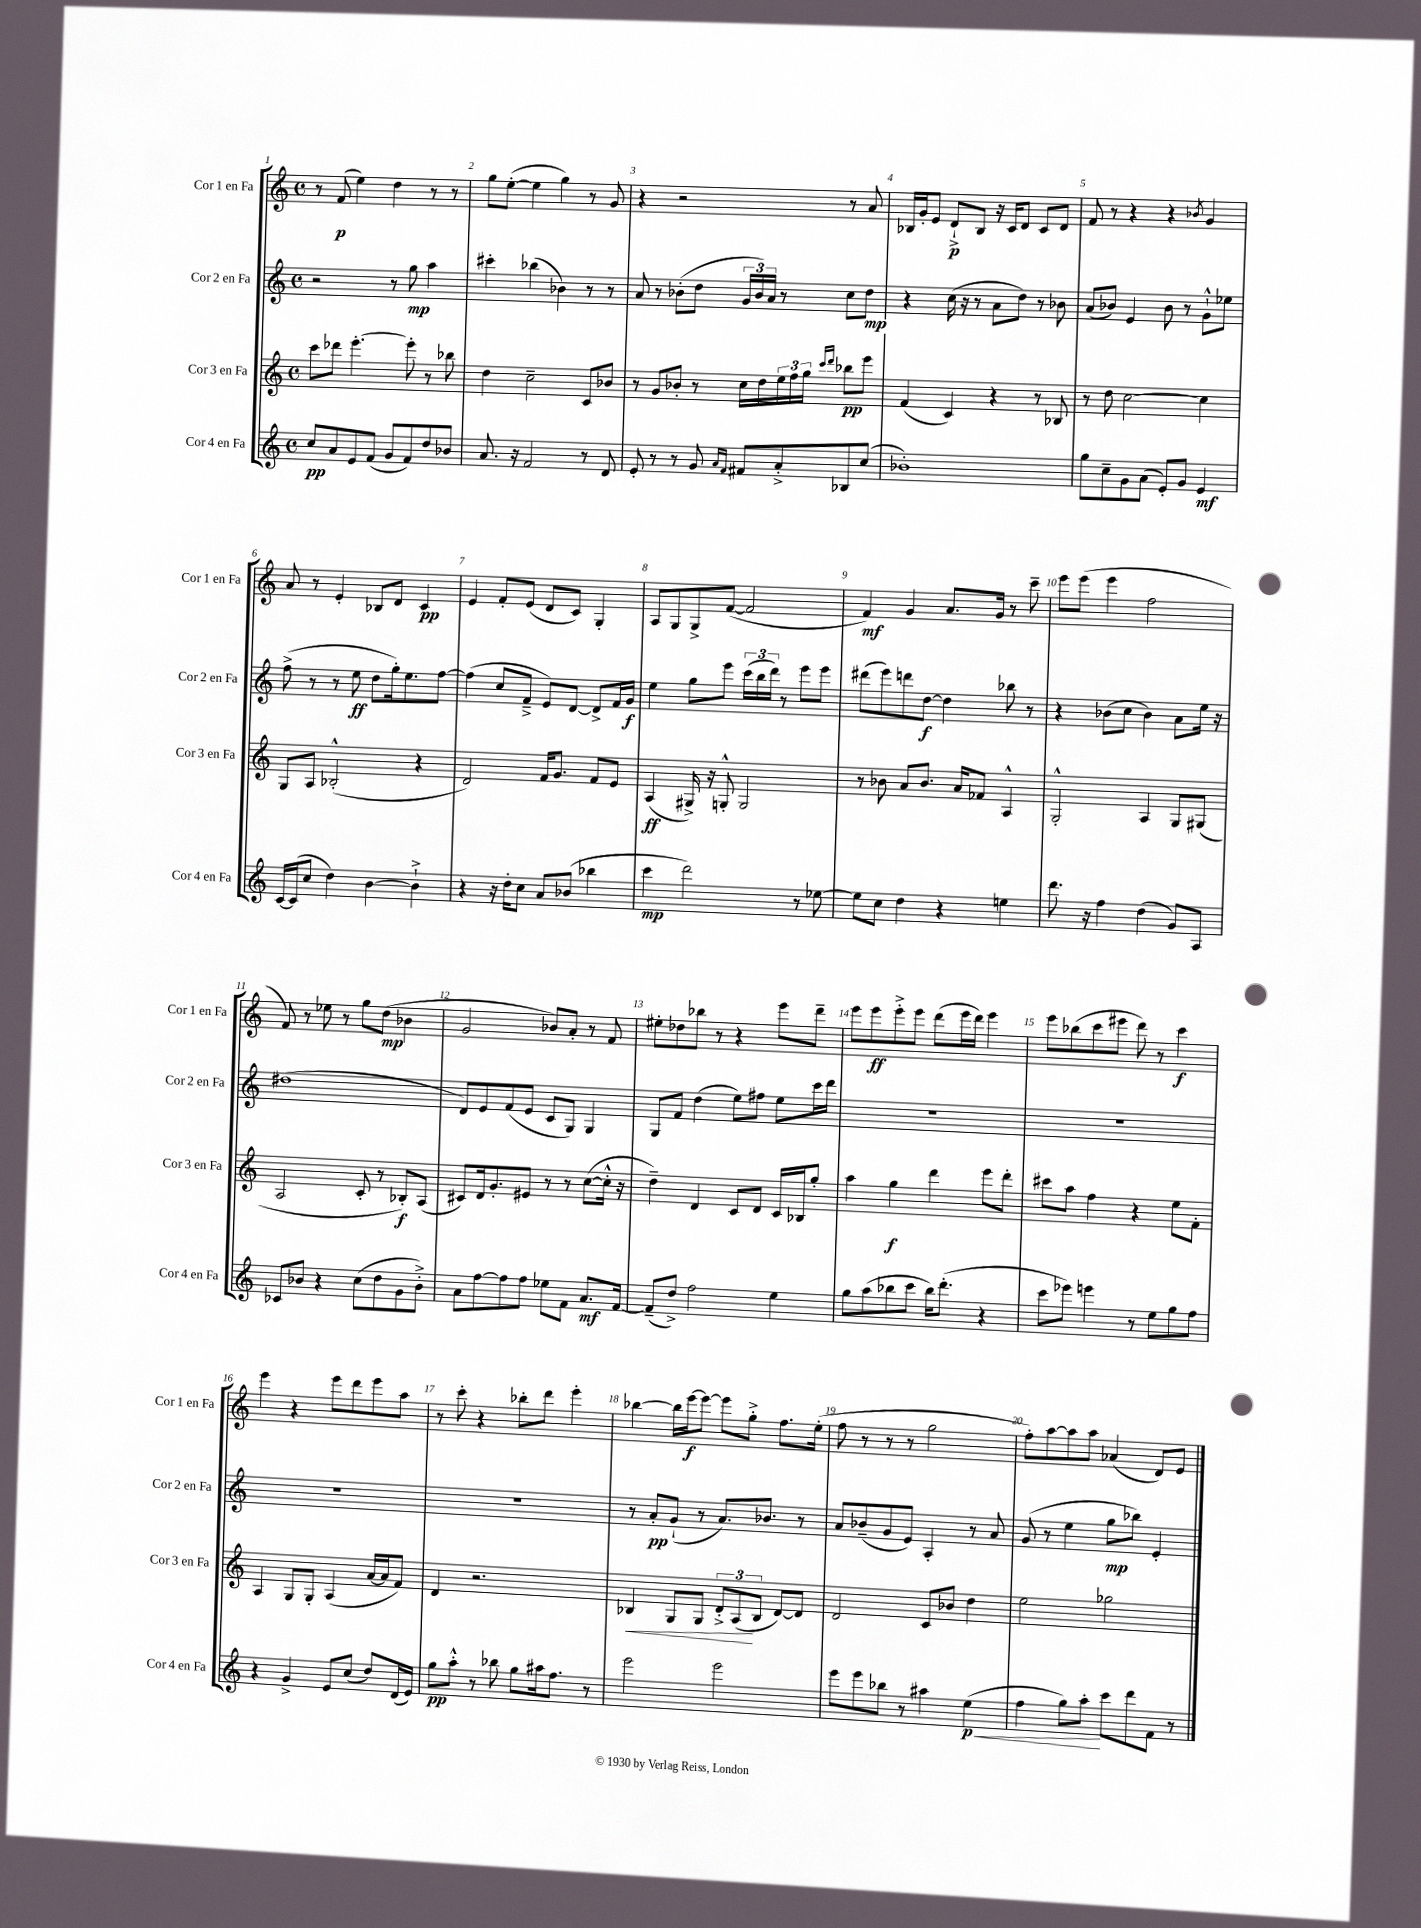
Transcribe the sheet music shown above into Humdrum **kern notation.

**kern	**kern	**kern	**kern
*staff4	*staff3	*staff2	*staff1
*clefG2	*clefG2	*clefG2	*clefG2
*k[]	*k[]	*k[]	*k[]
*M4/4	*M4/4	*M4/4	*M4/4
*met(c)	*met(c)	*met(c)	*met(c)
8cc	8ccc	2r	8r
8a	8ddd-	.	(8f
8e	[4.eee'	.	4ee)
(8f	.	.	.
8g	.	8r	4dd
8f)	8eee']	8gg	.
8dd	8r	4aa	8r
8b-	8bb-	.	8r
=	=	=	=
8.a	4dd	4ccc#'	8gg
.	.	.	([8ee'
16r	.	.	.
2f	2cc~	(4bb-	4ee]
.	.	4b-)	4gg)
8r	8c	8r	8r
8d	8b-	8r	8g
=	=	=	=
8e'	8r	8a	4r
8r	8g	8r	.
8r	8b-'	(8b-'	2r
8g	8r	8dd	.
16qqa	.	.	.
16qqf	.	.	.
8f#	16cc	24g	.
.	.	24b-)	.
.	16dd	.	.
.	.	24a	.
8a'^	24ee	8r	.
.	24ff	.	.
.	24gg	.	.
.	16qqccc	.	.
.	16qqddd	.	.
8B-	8bb-	8cc	8r
(8cc	8eee	8dd	8a
=	=	=	=
1b-')	(4f	4r	16B-
.	.	.	16g'
.	.	.	8e
.	4c)	(16cc	8d`^
.	.	16r	.
.	.	8r	8B-
.	4r	8a	16r
.	.	.	16c
.	.	8dd)	8d
.	8r	8r	8c
.	8B-	8b-	8d
=	=	=	=
8gg	8r	(8a	8f
8cc~	8dd	8b-)	8r
8g	[2cc	4e	4r
(8a	.	.	.
8e')	.	8b-	4r
8g	.	8r	.
.	.	.	8qb-
4e	4cc]	8g`^^	4g
.	.	8ee-	.
=	=	=	=
[16c	8G	(8ff^	8a
(16c]	.	.	.
8cc	8A	8r	8r
4dd)	(2B-'^^	8r	4e'
.	.	8ee	.
[4b	.	8dd	8B-
.	.	16gg')	8d
.	.	8.ee	.
4b`^]	4r	.	4c
.	.	[8ff	.
=	=	=	=
4r	2d)	(4ff]	4e
16r	.	8cc	8f'
16dd'	.	.	.
8cc	.	8f~^	(8e
8a	16f	8e)	8d
.	8.g	.	.
(8b-	.	[8d	8c)
4bb-	8f	8d^]	4G'
.	8e	16f	.
.	.	16g	.
=	=	=	=
4ccc	(4A	4ee	8A
.	.	.	8G
2ddd)	16G#^)	8gg	8G^
.	16r	.	.
.	8G'^^	8eee	([8f
.	2G	(24ccc	2f]
.	.	24bb	.
.	.	24ddd)	.
.	.	8r	.
8r	.	8eee	.
[8ee-	.	8eee	.
=	=	=	=
8ee-]	8r	(8ddd#	4f)
8cc	8b-	8eee)	.
4dd	8a	8ddd	4g
.	8.b-	[8dd	.
4r	.	4dd]	8.a
.	16a	.	.
.	8f-	.	.
.	.	.	16g
4ee	4A^^	8bb-	8r
.	.	8r	8ccc~
=	=	=	=
8.ddd	2G'^^	4r	8eee
.	.	.	(8eee
16r	.	.	.
4ff	.	(8b-	4eee
.	.	8cc	.
(4dd	4A	4b-)	2ff
8g)	8G	8a	.
8A	(8G#	16ee	.
.	.	16r	.
=	=	=	=
8c-	2A	(1dd#	8f)
8b-	.	.	8r
4r	.	.	8ee-
.	.	.	8r
(8cc	8c'	.	8gg
8dd	8r	.	(8dd
8g	8B-')	.	4b-
8b-'^)	(8A	.	.
=	=	=	=
8a	8c#)	8d)	2g
[8ff	16d	8e	.
.	8.g'	.	.
8ff]	.	(8f	.
8ff	8e#	8e	.
8ee-	8r	8c	8b-)
8f	8r	8G)	8a'
8.a	([8cc	4G	8r
.	16cc'^^]	.	8f
[16f	16r	.	.
=	=	=	=
(8f~]	4dd~)	8G	8ee#'
8dd^)	.	8f	8dd-
2ff	4d	(4dd	8bb-
.	.	.	8r
.	8c	8ee)	4r
.	8d	8ff#	.
4ee	16c	8ee	8eee
.	16B-	.	.
.	8gg'	16ccc	8ddd~
.	.	16ddd	.
=	=	=	=
8gg	4aa	1r	8eee
(8aa	.	.	8eee
8bb-	4gg	.	8eee'^
8ccc	.	.	8eee
16bb-)	4ddd	.	(8ddd
(8.ddd'	.	.	.
.	.	.	16eee
.	.	.	16ddd)
4r	8eee	.	4eee
.	8ddd'	.	.
=	=	=	=
8ccc	8ccc#	1r	8eee
8eee-)	8aa	.	(8bb-
4eee	4ff	.	8ccc
.	.	.	8eee#
8r	4r	.	8ddd)
8ee	.	.	8r
8gg	8ee	.	4ccc
8ff	8f'	.	.
=	=	=	=
4r	4A	1r	4eee
4g^	8G	.	4r
.	8G'	.	.
8e	(4A	.	8eee
(8cc	.	.	8ddd
8dd)	[16a	.	8eee
.	16a]	.	.
(16d	8f)	.	8aa
16e)	.	.	.
=	=	=	=
8gg	4d	1r	8r
8aa'^^	.	.	8ccc'
8r	2.r	.	4r
8bb-	.	.	.
8gg	.	.	8bb-'
16aa#	.	.	8ddd
8.ff	.	.	.
.	.	.	4eee'
8r	.	.	.
=	=	=	=
2eee	4B-	8r	[4bb-
.	.	8a'	.
.	8G	(8g`	16bb-]
.	.	.	[16eee
.	8G	8r	8eee_
2eee	12d'^	8.a)	8eee]
.	(12A	.	.
.	.	.	8gg'^
.	12B-	.	.
.	.	8.b-	.
.	[8d)	.	8.ff
.	8d]	8r	.
.	.	.	(16ee'
=	=	=	=
8eee	2d	8a	8ff
8eee	.	(8b-~	8r
8bb-	.	8g	8r
8r	.	8e)	8r
4aa#	8c	4A'	2gg
.	8b-	.	.
(4ee	4dd	8r	.
.	.	8a	.
=	=	=	=
4ff	2ee	(8g	8ff')
.	.	8r	[8aa
8gg)	.	4ee	8aa]
8aa'	.	.	8aa
8ccc	2gg-	8gg	(4a-
8ddd	.	8bb-)	.
8f	.	4e'	8d)
8r	.	.	8e
==	==	==	==
*-	*-	*-	*-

┄┄┄┄┄┄┄┄┄┄

Task statement => Count the lines in the records that contain the string "kern". Reply with the number alone.

Reply => 2